Recorded data Start Marker

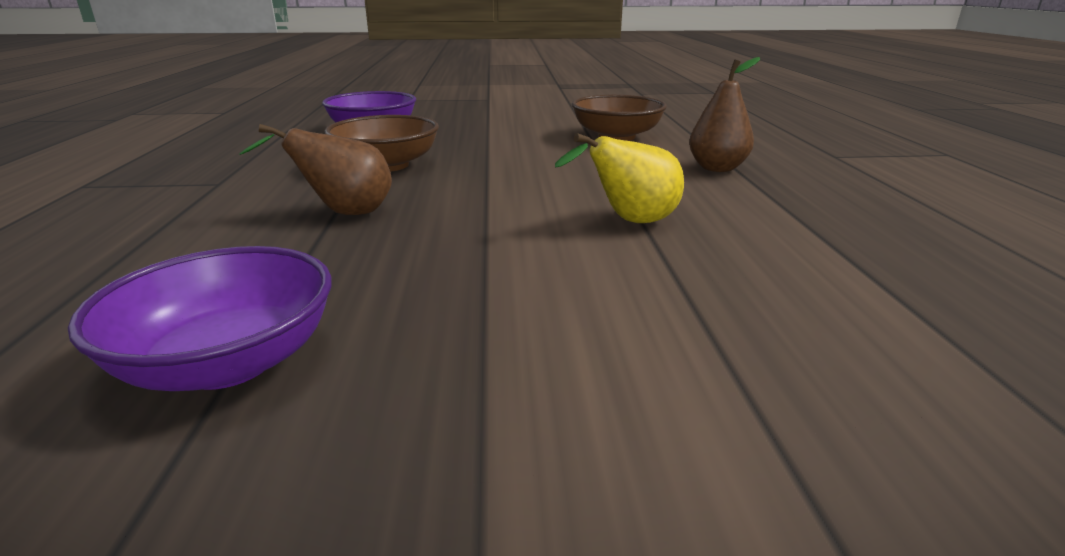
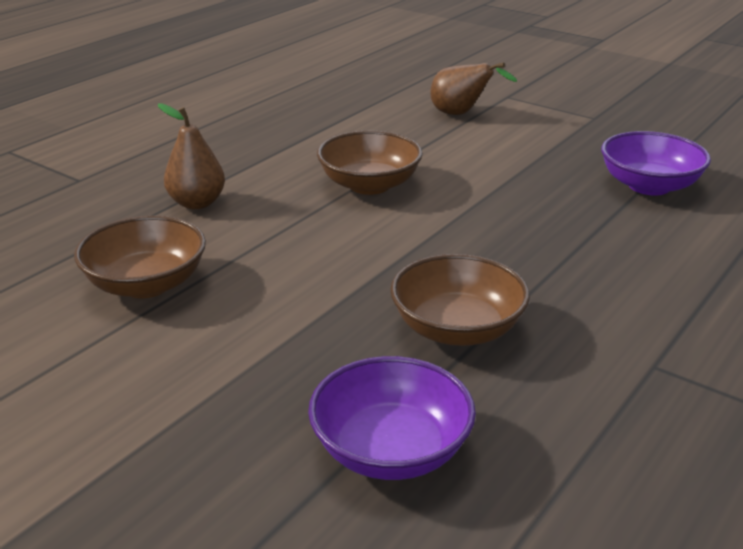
camera: 140 degrees left, 5 degrees up
(344, 213) = (549, 264): brown pear -> brown pear (461, 114)
(630, 222) = (369, 185): yellow pear -> brown bowl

Recorded data End Marker

Everything in the material above is to be reproduced exactly, pictures aside.

camera: 140 degrees left, 5 degrees up
(344, 213) = (549, 264): brown pear -> brown pear (461, 114)
(630, 222) = (369, 185): yellow pear -> brown bowl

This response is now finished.